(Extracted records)
BEGIN

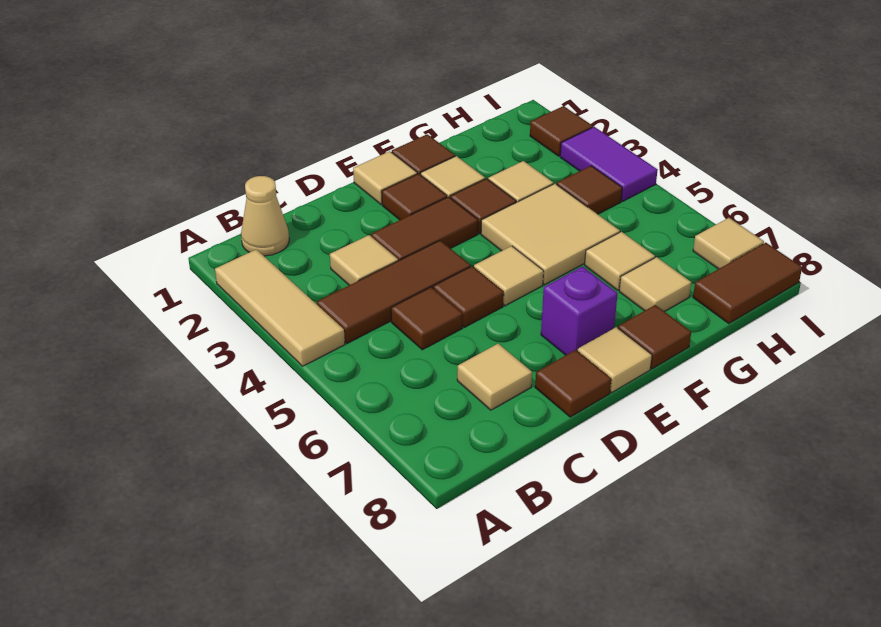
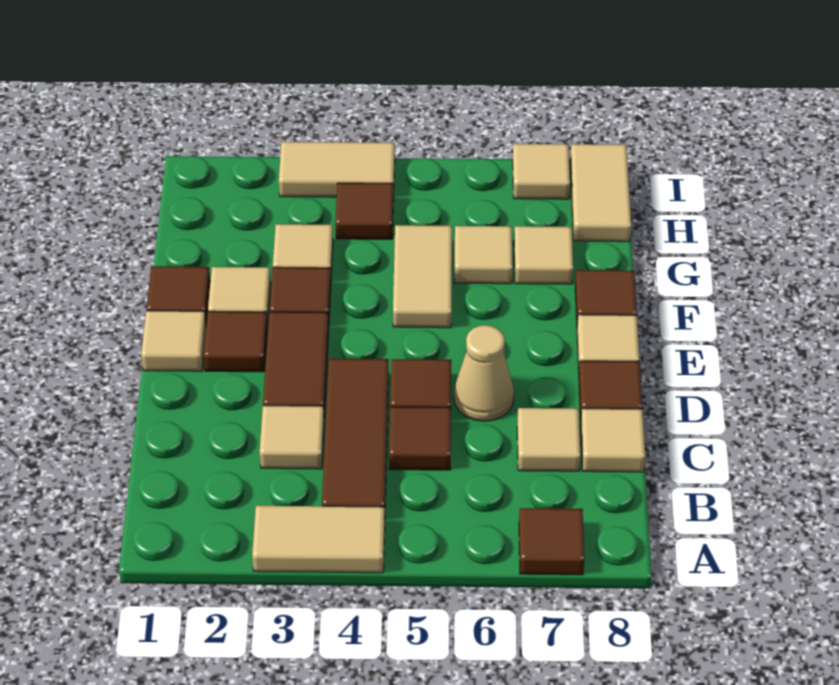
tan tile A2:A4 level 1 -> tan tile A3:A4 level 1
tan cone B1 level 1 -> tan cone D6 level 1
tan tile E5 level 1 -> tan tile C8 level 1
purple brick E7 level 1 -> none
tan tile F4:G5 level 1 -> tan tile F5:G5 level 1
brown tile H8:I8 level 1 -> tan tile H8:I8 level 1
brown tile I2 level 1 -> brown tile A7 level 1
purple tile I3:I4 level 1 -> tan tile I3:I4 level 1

END
BEGIN

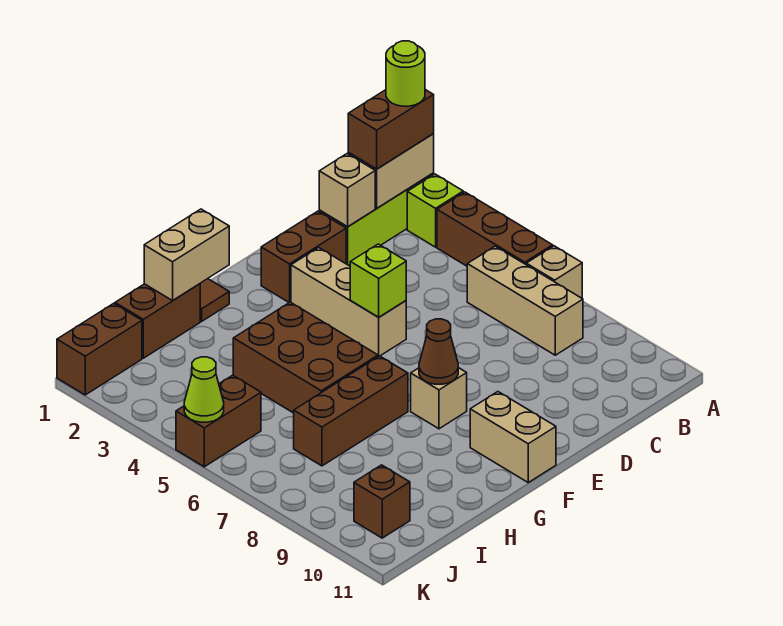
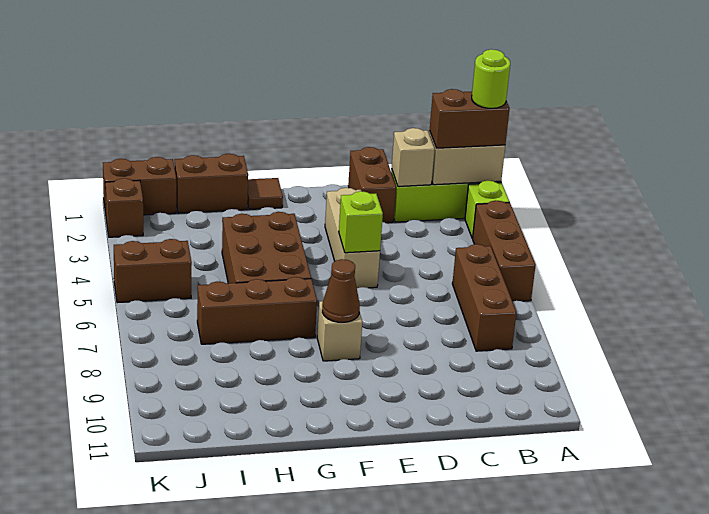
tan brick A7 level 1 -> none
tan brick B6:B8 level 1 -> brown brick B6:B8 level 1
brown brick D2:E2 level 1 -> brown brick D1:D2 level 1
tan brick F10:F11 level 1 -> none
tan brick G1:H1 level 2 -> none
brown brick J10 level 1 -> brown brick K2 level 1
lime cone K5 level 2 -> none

END
BEGIN

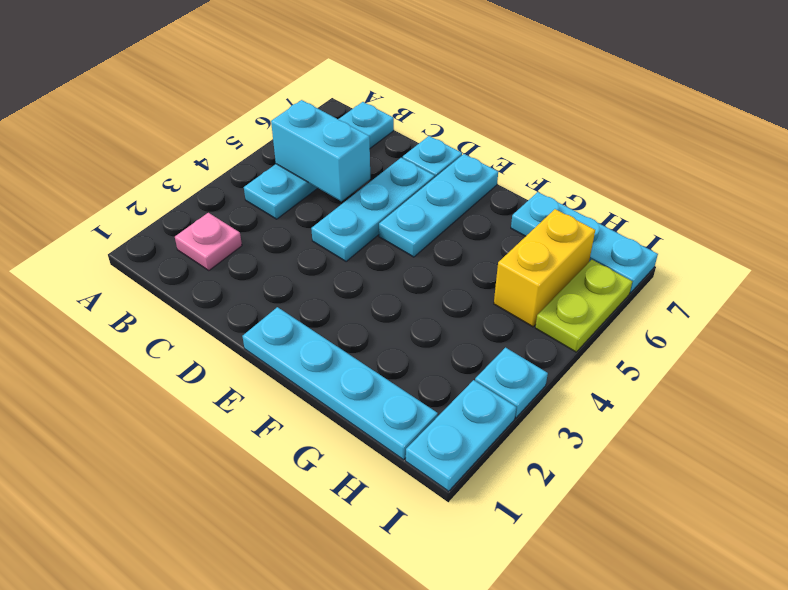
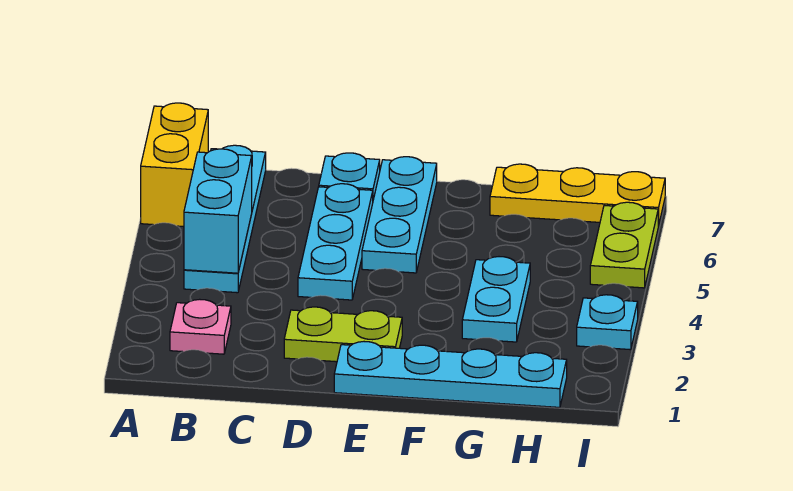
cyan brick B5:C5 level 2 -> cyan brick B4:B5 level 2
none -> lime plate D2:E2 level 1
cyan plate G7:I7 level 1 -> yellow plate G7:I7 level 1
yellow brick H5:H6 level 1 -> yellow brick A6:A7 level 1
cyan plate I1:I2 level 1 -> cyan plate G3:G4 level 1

END

Could you reproduce, exactly, every line above from the line with "tan tile E5 level 1 -> tan tile C8 level 1" to the line with "purple tile I3:I4", and no other line? Both ends count.

tan tile E5 level 1 -> tan tile C8 level 1
purple brick E7 level 1 -> none
tan tile F4:G5 level 1 -> tan tile F5:G5 level 1
brown tile H8:I8 level 1 -> tan tile H8:I8 level 1
brown tile I2 level 1 -> brown tile A7 level 1
purple tile I3:I4 level 1 -> tan tile I3:I4 level 1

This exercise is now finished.